╭─ Dataset excerpts
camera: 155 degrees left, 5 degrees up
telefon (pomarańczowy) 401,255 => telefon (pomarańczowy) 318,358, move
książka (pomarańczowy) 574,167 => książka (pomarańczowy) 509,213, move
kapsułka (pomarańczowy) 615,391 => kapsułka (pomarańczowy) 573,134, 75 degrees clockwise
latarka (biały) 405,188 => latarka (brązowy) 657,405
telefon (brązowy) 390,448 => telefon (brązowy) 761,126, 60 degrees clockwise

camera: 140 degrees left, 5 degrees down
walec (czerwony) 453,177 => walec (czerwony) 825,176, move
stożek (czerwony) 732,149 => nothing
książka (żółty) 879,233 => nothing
╰─
Problem to solve
The number of lines in the data holding the string "pomarańczowy" is the whole answer.

Written response
3